__Exercise objective__
Write out the opening lines of the data word for word, up to and including the line with "camera: 135 degrees right, 20 degrees down", and leave every picture and every later line out.

(Object position data)
::::

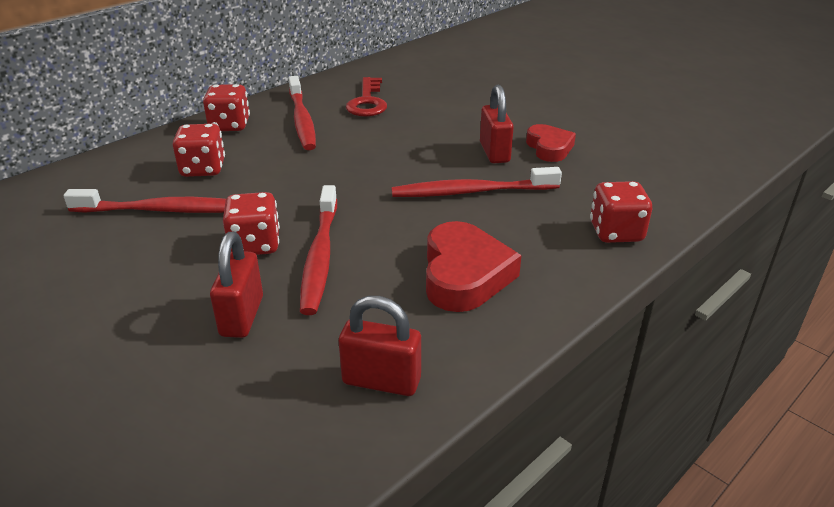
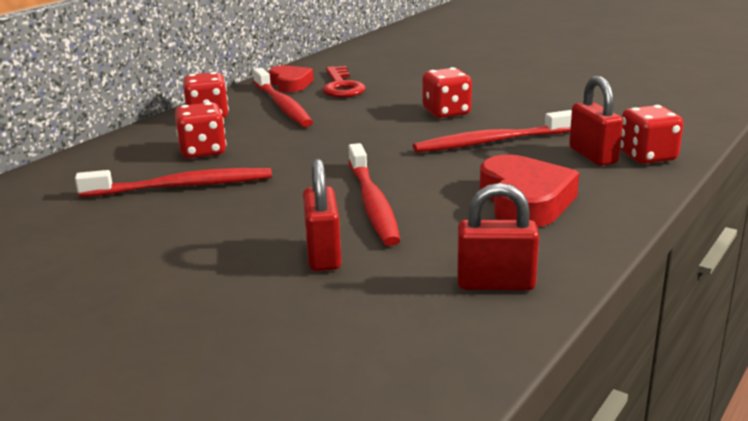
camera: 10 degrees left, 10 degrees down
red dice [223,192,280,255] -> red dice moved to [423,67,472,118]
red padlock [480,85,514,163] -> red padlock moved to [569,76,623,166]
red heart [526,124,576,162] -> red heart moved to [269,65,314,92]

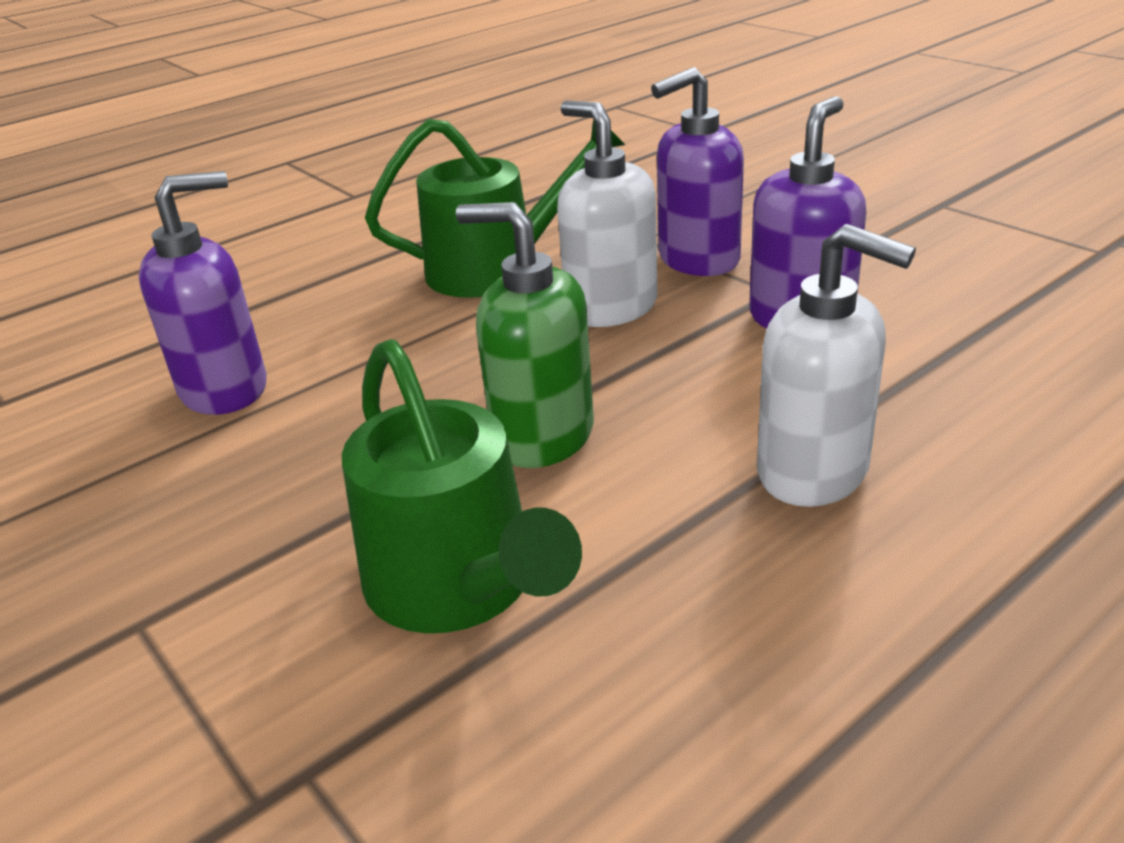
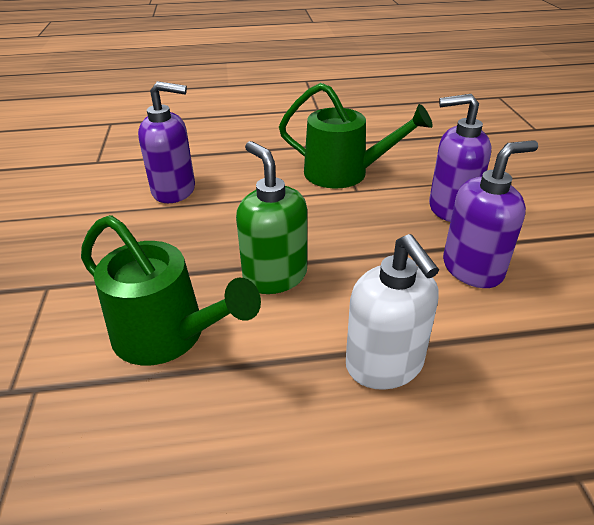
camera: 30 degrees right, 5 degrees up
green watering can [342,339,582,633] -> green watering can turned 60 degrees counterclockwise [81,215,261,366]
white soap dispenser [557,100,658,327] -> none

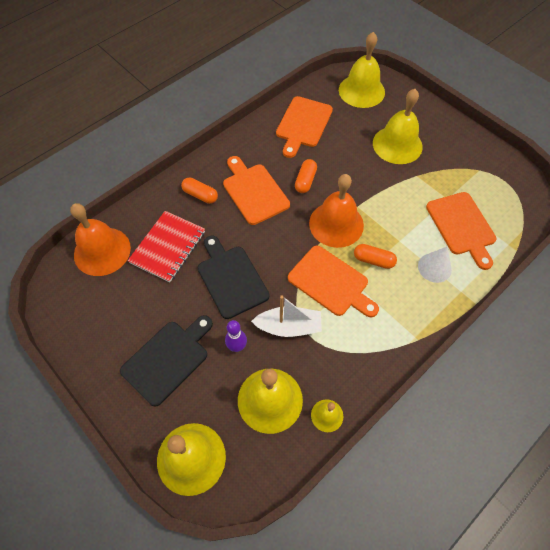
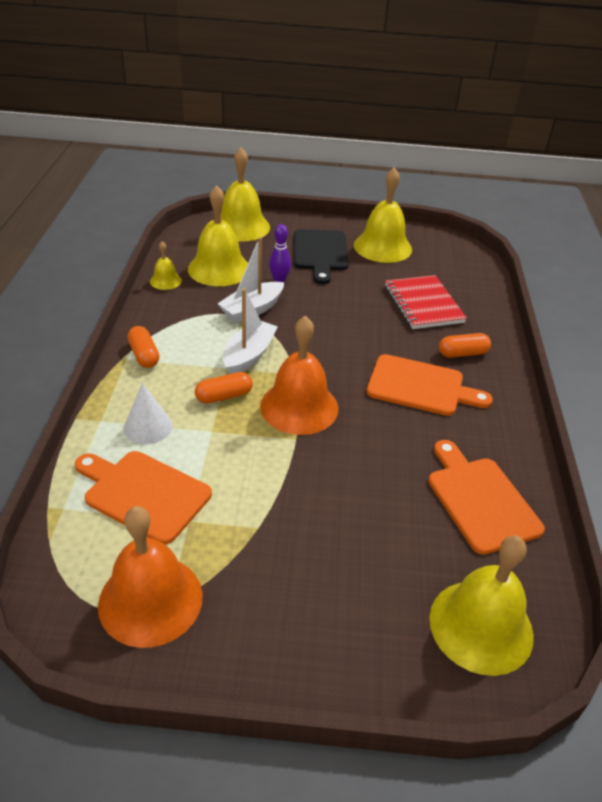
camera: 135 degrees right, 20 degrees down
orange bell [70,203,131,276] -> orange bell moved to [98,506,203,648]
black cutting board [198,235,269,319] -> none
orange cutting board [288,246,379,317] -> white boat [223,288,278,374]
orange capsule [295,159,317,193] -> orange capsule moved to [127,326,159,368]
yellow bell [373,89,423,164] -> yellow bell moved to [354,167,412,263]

::::

__Exercise solution__
camera: 10 degrees left, 10 degrees down
red dice [223,192,280,255] -> red dice moved to [423,67,472,118]
red padlock [480,85,514,163] -> red padlock moved to [569,76,623,166]
red heart [526,124,576,162] -> red heart moved to [269,65,314,92]

camera: 30 degrees right, 5 degrees up
green watering can [342,339,582,633] -> green watering can turned 60 degrees counterclockwise [81,215,261,366]
white soap dispenser [557,100,658,327] -> none

camera: 135 degrees right, 20 degrees down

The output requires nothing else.